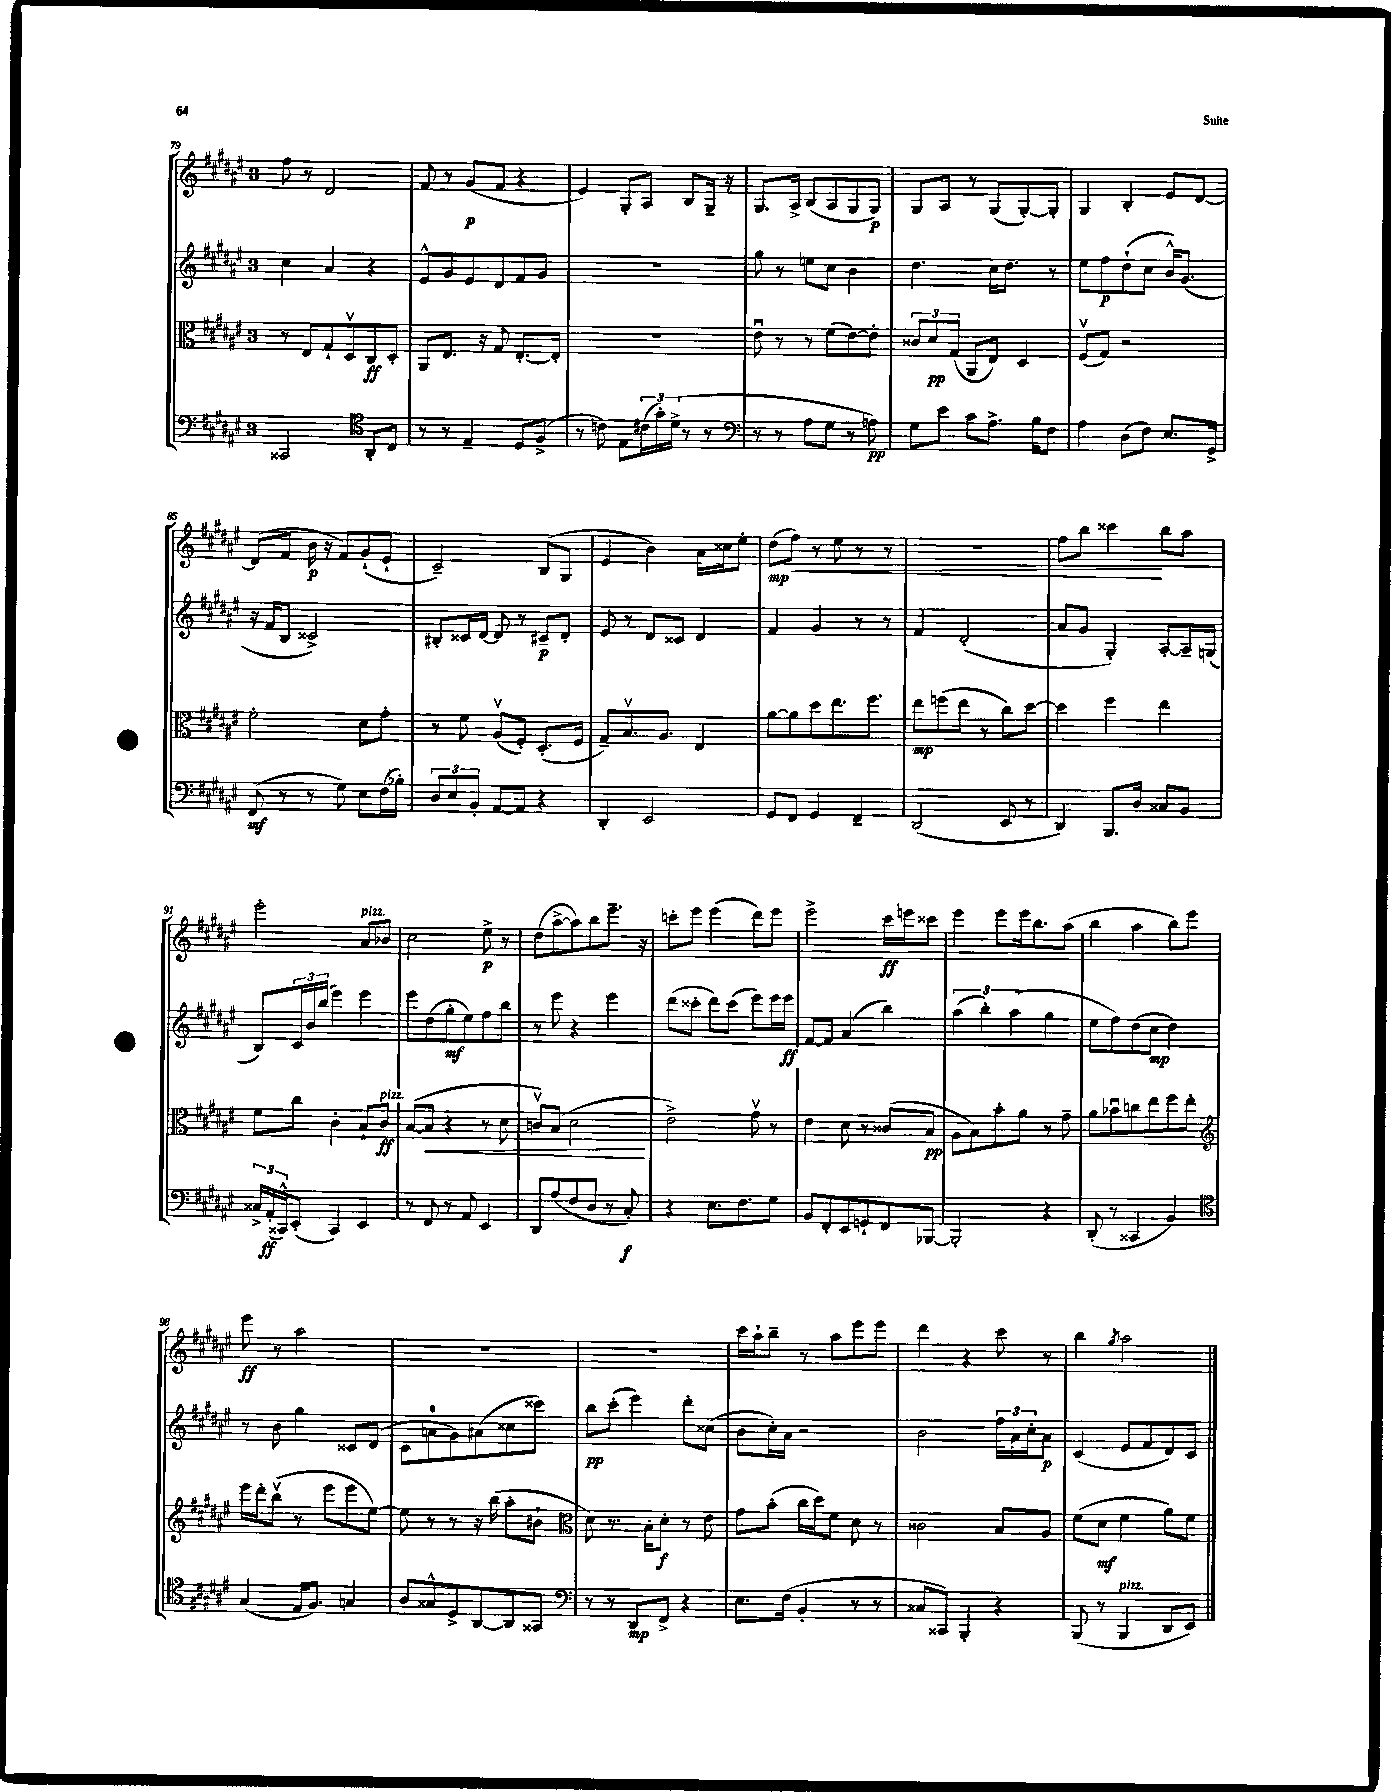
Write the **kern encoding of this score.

**kern	**kern	**kern	**kern
*staff4	*staff3	*staff2	*staff1
*clefF4	*clefC3	*clefG2	*clefG2
*k[f#c#g#d#a#e#]	*k[f#c#g#d#a#e#]	*k[f#c#g#d#a#e#]	*k[f#c#g#d#a#e#]
*M3/4	*M3/4	*M3/4	*M3/4
2CC##/	8r	4cc#\	8ff#\
.	8E#/L	.	8r
.	8G#`/	4a#/	2d#/
.	8D#v/	.	.
*clefC4	*	*	*
8AA#'/L	8C#/	4r	.
8C#/J	8D#'/J	.	.
=	=	=	=
8r	8AA#/L	8e#^^/L	8f#/
8r	8.E#/J	8g#/	8r
4E#~/	.	8e#/	(8g#/L
.	16r	.	.
.	8G#/	8d#/	8f#/J
8D#/L	[8.E#'/L	8f#/	4r
(8F#^/J	.	8g#/J	.
.	16E#'/]Jk	.	.
=	=	=	=
8r	2.r	2.r	4e#/)
8c\)	.	.	.
8E#\L	.	.	8G#'/L
(24c#\L	.	.	8A#/J
24g#'\)	.	.	.
(24d#^\JJ	.	.	.
8r	.	.	8B/L
8r	.	.	16G#~/Jk
.	.	.	16r
=	=	=	=
*clefF4	*	*	*
8r	8e#u\	8gg#\	8.G#/L
8r	8r	8r	.
.	.	.	16A#^/Jk
8A#\L	8r	8ee\L	(8B/L
8G#\J	(8f#\L	8cc#\J	8A#/
8r	[8e#\)	4b\	8G#/
8A\)	8e#'\]J	.	8G#/J)
=	=	=	=
8G#\L	12c##/L	4.dd#\	8G#/L
.	12d#/	.	.
8e#\J	.	.	8A#/J
.	(12G#/J	.	.
8c#\L	8AA#/L	.	8r
8.A#^\J	8E#/J)	16cc#\LK	(8G#/L
.	.	8.dd#\J	.
.	4D#/	.	[8G#'/)
16B\LK	.	.	.
8F#\J	.	8r	8G#'/]J
=	=	=	=
4A#\	(8F#v/L	8ee#\L	4G#/
.	8G#/J)	8ff#\	.
(8D#\L	2r	(8dd#`\	4B'/
8F#\J)	.	8cc#\J	.
8.E#/L	.	16b^^/LK)	8e#/L
.	.	(8.g#/J	.
.	.	.	[8d#/J
16GG#^/Jk	.	.	.
=	=	=	=
(8FF#/	2f#'\	16r	(8d#/]L
.	.	16f#/LK	.
8r	.	8B/J	8f#/J
8r	.	2c##^/)	16b\
.	.	.	16r
8G#\)	.	.	8f#/L)
8E#\L	8d#\L	.	(8g#`/
(16F#\L	8g#'\J	.	8e#`/J
16B-'\JJ)	.	.	.
=	=	=	=
12D#/L	8r	8B#'/L	2c#~/)
12E#/	.	.	.
.	8f#\	16c##/L	.
12BB'/J	.	.	.
.	.	[16d#/JJ	.
[8AA#/L	(8A#v/L	8d#/]	.
8AA#/]J	8F#'/J)	8r	.
4r	(8.D#'/L	8c#~/L	(8B/L
.	.	8d#'/J	8G#/J
.	16F#/Jk	.	.
=	=	=	=
4DD#'/	8G#~/L)	8e#/	4e#/
.	8.Bv/	8r	.
2EE#/	.	8d#/L	4b\)
.	8.A#/J	.	.
.	.	8c##/J	.
.	4E#/	4d#/	16a#\LL
.	.	.	16cc##\J
.	.	.	8ee#'\J
=	=	=	=
8GG#/L	[8a#\L	4f#/	(8dd#\L
8FF#/J	8a#\]	.	8ff#\J)
4GG#/	8dd#\	4g#/	8r
.	8.ee#\	.	8ee#\
4FF#~/	.	8r	8r
.	8.ff#\J	.	.
.	.	8r	8r
=	=	=	=
(2DD#/	8ee#\L	4f#/	2.r
.	(8ff\	.	.
.	8ee#\J	(2d#'/	.
.	8r	.	.
8EE#/	8cc#\L)	.	.
8r	[8dd#\J	.	.
=	=	=	=
4DD#/)	4dd#\]	8a#/L	8ff#\L
.	.	8g#/J	8bb\J
8.BBB/L	4ff#\	4G#'/)	4ccc##\
16D#/Jk	.	.	.
8C##/L	4ee#\	[8A#'/L	8bb\L
8BB/J	.	16A#~/]L	8aa#\J
.	.	(16G/JJ	.
=	=	=	=
24C##^/LL	8f#\L	8B/L)	2eee#'\
(24AA#'/	.	.	.
24CC##^^/J)	.	.	.
(8EE#'/J	8cc#\J	24c#/L	.
.	.	24b/	.
.	.	(24bb/JJ	.
4CC##/)	4c#'\	4eee#\)	.
4EE#/	8B`/L	4eee#\	8a#/L
.	8c#/J	.	8b-/J
=	=	=	=
8r	([8B/L	8eee#\L	2cc#\
8FF#/	8B/]J	(8dd#\	.
8r	4r	8gg#'\	.
8AA#/	.	8ee#\)	.
4EE#/	8r	8ff#\	8ee#^\
.	8d#\	8bb\J	8r
=	=	=	=
8DD#/L	8cv/L)	8r	(8dd#\L
(8A#/	(8B/J	8eee#\	[8aa#^\
8F#/	2d#\	4r	8aa#\])
8D#/J	.	.	8bb\
8r	.	4eee#\	8.eee#~\J
8C#'/)	.	.	.
.	.	.	16r
=	=	=	=
4r	2e#^\)	(8ddd#\L	8ccc'\L
.	.	8ccc##'\J	8eee#\J
8.E#\L	.	8ddd#\L)	(4eee#\
.	.	(8ccc##\J	.
8.F#\	.	.	.
.	8g#v\	8eee#\L)	8ddd#\L)
8G#\J	8r	16eee#\L	8eee#\J
.	.	16eee#\JJ	.
=	=	=	=
8BB/L	4e#\	[8f#/L	2eee#^\
8FF#'/	.	8f#/]J	.
8EE#/	8d#\	(4a#/	.
8GG`/	8r	.	.
8FF#/	(8c##/L	4bb\)	16ccc#\LL
.	.	.	16eee\J
[8BBB-/J	8B/J	.	8ccc##\J
=	=	=	=
2BBB-'/]	8A#\L	(6aa#\	4eee#\
.	8B\)	.	.
.	.	6bb'\)	.
.	8b'\	.	8eee#\L
.	.	(6aa#\	.
.	8a#\J	.	16eee#\k
.	.	.	8.bb\
4r	8r	4gg#\	.
.	8g#~\	.	(8aa#\J
=	=	=	=
(8DD#'/	8a#\L	8ee#\L	4bb\
8r	8b-u\	8ff#\)	.
4CC##/	8cc\	(8dd#\	4aa#\
.	8ee#\	8cc#\J	.
4BB/)	8ff#\	4dd#\)	8bb\L)
.	8ee#'\J	.	8eee#\J
=	=	=	=
*clefC4	*clefG2	*	*
(4G#/	16eee#\LL	8r	8eee#\
.	16ddd#'\J	.	.
.	(8bbv\J	8b\	8r
16E#/LK	8r	4gg#\	2aa#\
8.F#/J)	.	.	.
.	8eee#\L	.	.
4G/	8eee#\	8c##/L	.
.	[8ee#\J)	(8d#/J	.
=	=	=	=
8A#/L	8ee#\]	8c#\L	2.r
8G##^^/	8r	8a\	.
8D#^/	8r	8g#\)	.
[8AA#/	16r	(8a#\	.
.	(16bb\	.	.
8AA#/]	8aa#'\L	8cc##\	.
8GG##/J	8b#`\J	8ccc##\J)	.
=	=	=	=
*clefF4	*clefC3	*	*
8r	8d#\)	8bb\L	2.r
8r	8.r	(8ccc#'\J	.
8DD#/L	.	4eee#\)	.
.	16B'\LK	.	.
8FF#^/J	8d#'\J	.	.
4r	8r	8ddd#'\L	.
.	8e#\	(8cc##\J	.
=	=	=	=
8.E#\L	8g#\L	8b\L	16ccc#\LL
.	.	.	16aa#`\J
.	(8b'\J	16cc#'\L)	8bb~\J
(16F#\Jk	.	16a#\JJ	.
4BB'/	16cc#\LL	2r	8r
.	16dd#\J)	.	.
.	8f#\J	.	8aa#\L
8r	8d#\	.	8eee#\
8r	8r	.	8eee#\J
=	=	=	=
8C##/L	2c##\	2b\	4ddd#\
8CC##/J)	.	.	.
4BBB'/	.	.	4r
4r	8B/L	24ff#\LL	8ccc#\
.	.	24a#\	.
.	.	24cc#'\J	.
.	8A#/J	8a#\J	8r
=	=	=	=
(8BBB/	(8f#\L	(4c#/	4bb\
8r	8d#\J	.	.
.	.	.	8qgg#/
4BBB/	4f#\	8e#/L	2aa#\
.	.	8f#/	.
8DD#/L	8a#\L)	8d#/)	.
8EE#/J)	8f#\J	8c#/J	.
==	==	==	==
*-	*-	*-	*-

________________________________________

* **GIVEN INSTRUCTION**: Locate each line in the entries above that contains the string "kern", and copy every such line.

* **ANSWER TO THE EXERCISE**:
Write the **kern encoding of this score.
**kern	**kern	**kern	**kern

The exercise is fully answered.